■ DATA FOR THE TASK ■
::::::

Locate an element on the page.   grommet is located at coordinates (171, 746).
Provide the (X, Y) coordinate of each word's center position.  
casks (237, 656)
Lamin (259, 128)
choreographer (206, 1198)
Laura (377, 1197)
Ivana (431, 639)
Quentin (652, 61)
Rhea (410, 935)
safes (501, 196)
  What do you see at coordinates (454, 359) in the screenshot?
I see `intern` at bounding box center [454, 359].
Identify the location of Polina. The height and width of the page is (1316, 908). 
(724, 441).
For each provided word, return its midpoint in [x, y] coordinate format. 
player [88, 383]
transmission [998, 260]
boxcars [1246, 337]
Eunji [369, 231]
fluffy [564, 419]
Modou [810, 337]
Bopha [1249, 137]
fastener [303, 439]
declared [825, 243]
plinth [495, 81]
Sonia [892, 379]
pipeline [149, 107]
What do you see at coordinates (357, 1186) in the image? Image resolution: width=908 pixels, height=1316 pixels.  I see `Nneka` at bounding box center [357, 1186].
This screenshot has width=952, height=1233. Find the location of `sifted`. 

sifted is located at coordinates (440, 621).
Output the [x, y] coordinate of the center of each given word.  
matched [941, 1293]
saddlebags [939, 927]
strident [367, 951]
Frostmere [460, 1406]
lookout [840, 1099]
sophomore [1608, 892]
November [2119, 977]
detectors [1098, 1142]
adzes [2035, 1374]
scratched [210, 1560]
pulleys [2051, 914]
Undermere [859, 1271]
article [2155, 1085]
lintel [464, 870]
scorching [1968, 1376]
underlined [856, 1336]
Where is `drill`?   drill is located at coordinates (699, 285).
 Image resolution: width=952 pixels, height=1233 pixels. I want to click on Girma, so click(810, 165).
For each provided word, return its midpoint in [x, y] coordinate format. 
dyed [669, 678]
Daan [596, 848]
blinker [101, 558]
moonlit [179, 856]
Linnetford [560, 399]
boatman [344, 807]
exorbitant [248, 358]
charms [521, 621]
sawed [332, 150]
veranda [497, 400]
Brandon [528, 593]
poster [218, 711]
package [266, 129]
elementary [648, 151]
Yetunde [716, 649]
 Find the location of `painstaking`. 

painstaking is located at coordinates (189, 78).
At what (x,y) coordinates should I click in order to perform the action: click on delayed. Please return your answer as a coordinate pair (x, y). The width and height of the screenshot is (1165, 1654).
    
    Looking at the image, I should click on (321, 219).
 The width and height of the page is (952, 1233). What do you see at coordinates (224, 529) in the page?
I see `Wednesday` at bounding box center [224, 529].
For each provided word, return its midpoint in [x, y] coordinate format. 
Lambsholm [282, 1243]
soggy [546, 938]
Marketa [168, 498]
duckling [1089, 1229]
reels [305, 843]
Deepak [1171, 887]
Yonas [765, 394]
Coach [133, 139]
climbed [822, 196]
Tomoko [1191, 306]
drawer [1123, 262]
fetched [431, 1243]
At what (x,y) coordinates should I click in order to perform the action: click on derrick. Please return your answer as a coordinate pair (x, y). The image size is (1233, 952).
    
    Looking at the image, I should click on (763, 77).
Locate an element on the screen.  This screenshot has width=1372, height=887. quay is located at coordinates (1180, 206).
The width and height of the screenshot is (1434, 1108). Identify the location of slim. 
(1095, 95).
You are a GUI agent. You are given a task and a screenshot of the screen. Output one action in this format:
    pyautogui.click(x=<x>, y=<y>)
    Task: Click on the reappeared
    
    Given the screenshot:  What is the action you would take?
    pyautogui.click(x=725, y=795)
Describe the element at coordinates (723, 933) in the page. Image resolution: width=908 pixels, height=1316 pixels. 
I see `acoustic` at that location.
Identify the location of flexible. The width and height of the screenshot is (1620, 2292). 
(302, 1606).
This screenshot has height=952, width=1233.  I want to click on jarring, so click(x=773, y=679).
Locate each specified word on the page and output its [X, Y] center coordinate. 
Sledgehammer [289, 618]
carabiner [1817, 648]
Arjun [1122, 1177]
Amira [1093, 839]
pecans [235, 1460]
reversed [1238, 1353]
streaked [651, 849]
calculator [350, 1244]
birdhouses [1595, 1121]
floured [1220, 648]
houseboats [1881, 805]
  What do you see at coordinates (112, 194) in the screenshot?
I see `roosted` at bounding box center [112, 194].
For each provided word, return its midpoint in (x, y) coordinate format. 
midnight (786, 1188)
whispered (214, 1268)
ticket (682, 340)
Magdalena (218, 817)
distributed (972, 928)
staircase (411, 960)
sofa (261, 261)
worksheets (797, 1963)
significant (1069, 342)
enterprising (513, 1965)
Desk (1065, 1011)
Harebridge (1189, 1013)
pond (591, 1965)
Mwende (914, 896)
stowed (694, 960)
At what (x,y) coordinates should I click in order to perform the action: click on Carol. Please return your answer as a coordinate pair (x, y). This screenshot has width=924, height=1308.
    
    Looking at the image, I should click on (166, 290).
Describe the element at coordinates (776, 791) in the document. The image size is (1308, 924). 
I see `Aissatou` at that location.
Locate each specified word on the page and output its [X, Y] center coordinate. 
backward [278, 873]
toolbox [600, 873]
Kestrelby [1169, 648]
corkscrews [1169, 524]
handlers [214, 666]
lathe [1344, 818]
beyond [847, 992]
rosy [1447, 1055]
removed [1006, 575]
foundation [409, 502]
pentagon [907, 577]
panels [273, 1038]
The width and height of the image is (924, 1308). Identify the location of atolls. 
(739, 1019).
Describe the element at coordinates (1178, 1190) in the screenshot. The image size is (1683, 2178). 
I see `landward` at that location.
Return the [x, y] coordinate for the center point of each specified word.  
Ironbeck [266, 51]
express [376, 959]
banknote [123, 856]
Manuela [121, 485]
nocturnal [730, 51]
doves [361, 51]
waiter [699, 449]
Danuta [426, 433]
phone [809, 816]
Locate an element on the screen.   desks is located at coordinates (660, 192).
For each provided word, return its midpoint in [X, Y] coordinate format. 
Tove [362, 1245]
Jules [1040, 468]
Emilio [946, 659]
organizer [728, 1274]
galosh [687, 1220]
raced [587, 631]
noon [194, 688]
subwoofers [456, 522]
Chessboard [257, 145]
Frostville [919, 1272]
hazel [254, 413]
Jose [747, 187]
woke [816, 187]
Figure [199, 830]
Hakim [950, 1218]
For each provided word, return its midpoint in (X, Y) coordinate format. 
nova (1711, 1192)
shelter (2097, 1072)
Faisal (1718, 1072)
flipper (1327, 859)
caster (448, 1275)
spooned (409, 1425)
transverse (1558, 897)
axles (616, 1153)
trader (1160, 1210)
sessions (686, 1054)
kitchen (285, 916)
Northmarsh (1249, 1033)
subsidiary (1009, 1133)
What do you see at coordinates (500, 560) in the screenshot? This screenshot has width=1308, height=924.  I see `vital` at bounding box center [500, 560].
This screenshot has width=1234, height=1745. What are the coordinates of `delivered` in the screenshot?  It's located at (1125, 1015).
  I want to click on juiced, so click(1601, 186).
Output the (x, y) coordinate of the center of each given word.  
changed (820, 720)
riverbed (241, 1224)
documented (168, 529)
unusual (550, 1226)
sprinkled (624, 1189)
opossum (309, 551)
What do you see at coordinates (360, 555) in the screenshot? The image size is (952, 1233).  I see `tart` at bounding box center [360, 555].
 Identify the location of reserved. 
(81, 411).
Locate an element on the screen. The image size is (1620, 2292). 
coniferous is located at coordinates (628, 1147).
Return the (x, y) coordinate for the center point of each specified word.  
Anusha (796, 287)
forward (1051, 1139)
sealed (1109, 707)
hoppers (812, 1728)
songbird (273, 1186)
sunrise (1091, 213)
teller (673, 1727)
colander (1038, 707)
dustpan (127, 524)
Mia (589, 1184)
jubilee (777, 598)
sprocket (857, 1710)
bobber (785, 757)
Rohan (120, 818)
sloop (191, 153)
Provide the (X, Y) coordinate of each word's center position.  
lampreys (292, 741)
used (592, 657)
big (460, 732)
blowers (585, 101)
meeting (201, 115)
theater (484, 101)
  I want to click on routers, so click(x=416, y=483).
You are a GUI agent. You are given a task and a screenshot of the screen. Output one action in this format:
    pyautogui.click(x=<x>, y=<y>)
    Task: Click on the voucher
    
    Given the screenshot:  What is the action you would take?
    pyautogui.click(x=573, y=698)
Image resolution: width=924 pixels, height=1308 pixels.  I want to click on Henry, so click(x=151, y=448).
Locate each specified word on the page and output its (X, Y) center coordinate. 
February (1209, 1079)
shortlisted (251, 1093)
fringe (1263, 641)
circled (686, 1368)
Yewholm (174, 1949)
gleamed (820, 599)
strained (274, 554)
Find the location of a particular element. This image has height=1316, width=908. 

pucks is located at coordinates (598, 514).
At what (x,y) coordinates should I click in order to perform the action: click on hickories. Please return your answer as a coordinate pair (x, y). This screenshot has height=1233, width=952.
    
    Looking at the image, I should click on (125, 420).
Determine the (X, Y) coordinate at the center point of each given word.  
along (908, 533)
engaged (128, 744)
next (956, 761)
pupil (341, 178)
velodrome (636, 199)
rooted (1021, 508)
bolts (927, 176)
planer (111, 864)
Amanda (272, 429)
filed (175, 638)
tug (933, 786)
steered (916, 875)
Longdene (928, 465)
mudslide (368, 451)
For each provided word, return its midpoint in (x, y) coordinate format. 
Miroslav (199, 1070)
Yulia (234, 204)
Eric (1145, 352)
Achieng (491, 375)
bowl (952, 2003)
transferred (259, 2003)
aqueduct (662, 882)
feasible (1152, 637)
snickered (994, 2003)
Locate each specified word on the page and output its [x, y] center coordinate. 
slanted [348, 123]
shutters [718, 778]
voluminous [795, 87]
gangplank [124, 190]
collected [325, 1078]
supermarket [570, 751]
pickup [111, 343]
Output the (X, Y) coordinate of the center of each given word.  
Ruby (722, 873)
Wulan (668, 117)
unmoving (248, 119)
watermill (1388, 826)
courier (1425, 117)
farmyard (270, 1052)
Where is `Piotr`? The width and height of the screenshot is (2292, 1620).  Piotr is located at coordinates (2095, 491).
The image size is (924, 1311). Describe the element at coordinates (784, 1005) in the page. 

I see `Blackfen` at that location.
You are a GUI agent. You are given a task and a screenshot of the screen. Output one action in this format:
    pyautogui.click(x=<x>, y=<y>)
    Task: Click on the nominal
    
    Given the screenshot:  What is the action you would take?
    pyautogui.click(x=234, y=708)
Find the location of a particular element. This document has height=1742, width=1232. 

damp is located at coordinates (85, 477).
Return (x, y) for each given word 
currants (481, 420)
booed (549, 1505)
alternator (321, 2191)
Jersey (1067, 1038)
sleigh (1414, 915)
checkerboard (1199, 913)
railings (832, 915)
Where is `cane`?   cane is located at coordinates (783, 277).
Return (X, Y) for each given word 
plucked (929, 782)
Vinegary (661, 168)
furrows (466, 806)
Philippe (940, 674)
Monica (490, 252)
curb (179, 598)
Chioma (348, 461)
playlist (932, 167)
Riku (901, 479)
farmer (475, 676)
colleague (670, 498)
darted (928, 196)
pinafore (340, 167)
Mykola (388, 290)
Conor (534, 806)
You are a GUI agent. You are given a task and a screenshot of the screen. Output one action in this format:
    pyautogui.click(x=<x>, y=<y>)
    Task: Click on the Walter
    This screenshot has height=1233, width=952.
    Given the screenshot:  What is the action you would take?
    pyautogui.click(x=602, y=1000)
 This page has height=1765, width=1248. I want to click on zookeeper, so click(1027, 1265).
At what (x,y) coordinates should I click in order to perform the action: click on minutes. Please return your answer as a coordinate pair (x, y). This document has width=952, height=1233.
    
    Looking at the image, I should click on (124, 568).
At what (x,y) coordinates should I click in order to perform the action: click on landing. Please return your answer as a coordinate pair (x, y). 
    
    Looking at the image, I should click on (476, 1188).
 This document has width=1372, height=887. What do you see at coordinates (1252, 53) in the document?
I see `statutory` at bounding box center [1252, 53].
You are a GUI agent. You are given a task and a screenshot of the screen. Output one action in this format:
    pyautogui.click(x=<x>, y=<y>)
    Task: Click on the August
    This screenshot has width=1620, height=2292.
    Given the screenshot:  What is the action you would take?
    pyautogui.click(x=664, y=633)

::::::

■ TASK TO CARRY OUT ■
Rewrite the records starting at the line that has "safes (501, 196)" and stopping after the line that has "Bopha [1249, 137]", with "midpoint" changed to "center point" and everything else left the same. Give only those lines.

■ TASK SOLUTION ■
safes (501, 196)
  What do you see at coordinates (454, 359) in the screenshot?
I see `intern` at bounding box center [454, 359].
Identify the location of Polina. The height and width of the page is (1316, 908). 
(724, 441).
For each provided word, return its center point in [x, y] coordinate format. 
player [88, 383]
transmission [998, 260]
boxcars [1246, 337]
Eunji [369, 231]
fluffy [564, 419]
Modou [810, 337]
Bopha [1249, 137]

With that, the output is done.